● PROVIDED RECORDS
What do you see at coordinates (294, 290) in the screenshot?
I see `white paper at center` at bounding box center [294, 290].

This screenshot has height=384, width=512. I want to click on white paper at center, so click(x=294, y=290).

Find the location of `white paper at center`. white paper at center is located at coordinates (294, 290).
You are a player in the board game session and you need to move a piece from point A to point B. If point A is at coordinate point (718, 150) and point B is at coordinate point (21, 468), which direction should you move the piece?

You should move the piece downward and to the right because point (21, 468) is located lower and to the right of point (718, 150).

==

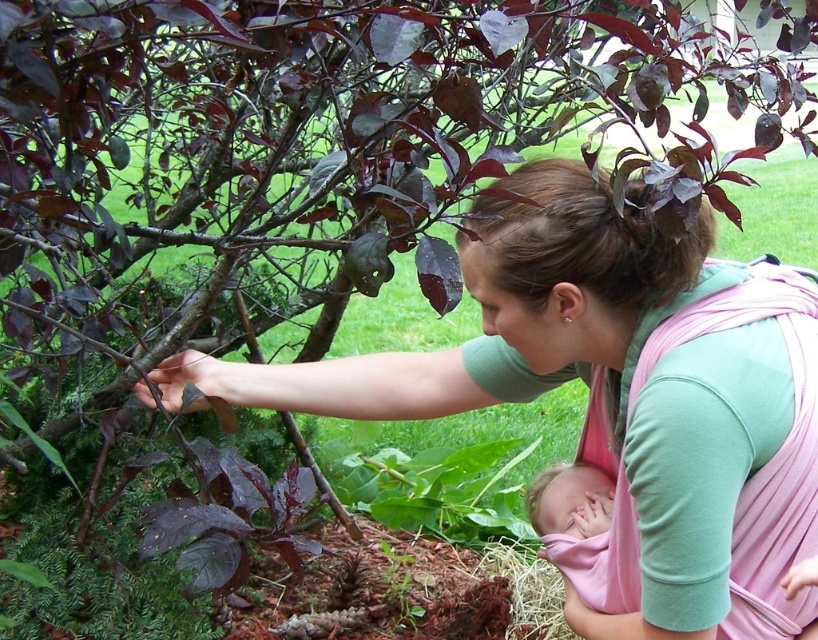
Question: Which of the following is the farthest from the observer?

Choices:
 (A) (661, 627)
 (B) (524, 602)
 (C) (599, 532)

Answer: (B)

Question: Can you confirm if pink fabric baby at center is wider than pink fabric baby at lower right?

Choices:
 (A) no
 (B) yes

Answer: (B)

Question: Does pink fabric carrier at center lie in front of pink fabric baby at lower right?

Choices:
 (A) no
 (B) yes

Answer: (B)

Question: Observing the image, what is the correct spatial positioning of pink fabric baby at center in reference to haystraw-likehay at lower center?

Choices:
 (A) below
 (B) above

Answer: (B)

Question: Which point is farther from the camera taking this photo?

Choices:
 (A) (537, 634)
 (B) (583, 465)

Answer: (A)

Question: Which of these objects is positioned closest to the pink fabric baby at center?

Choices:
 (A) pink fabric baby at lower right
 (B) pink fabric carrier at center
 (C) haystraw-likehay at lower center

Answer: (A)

● PROBLEM STATEMENT
Write out the part of the items that opens with the line containing "Find the location" and closes with the line containing "You are a player", and nothing else.

● RESULT BELOW
Find the location of `white paper at center`. white paper at center is located at coordinates (294, 290).
You are a player in the board game session and you need to move a piece from point A to point B. If point A is at coordinate point (718, 150) and point B is at coordinate point (21, 468), which direction should you move the piece?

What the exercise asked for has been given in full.